Exercise instructions: The expected output is the complete listing, unchanged.

Records:
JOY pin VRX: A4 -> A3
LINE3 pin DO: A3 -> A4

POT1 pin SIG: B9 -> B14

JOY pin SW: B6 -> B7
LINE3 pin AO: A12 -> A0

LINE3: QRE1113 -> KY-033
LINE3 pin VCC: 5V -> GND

Task response:
JOY pin VRX: A4 -> A3
LINE3 pin DO: A3 -> A4

POT1 pin SIG: B9 -> B14

JOY pin SW: B6 -> B7
LINE3 pin AO: A12 -> A0

LINE3: QRE1113 -> KY-033
LINE3 pin VCC: 5V -> GND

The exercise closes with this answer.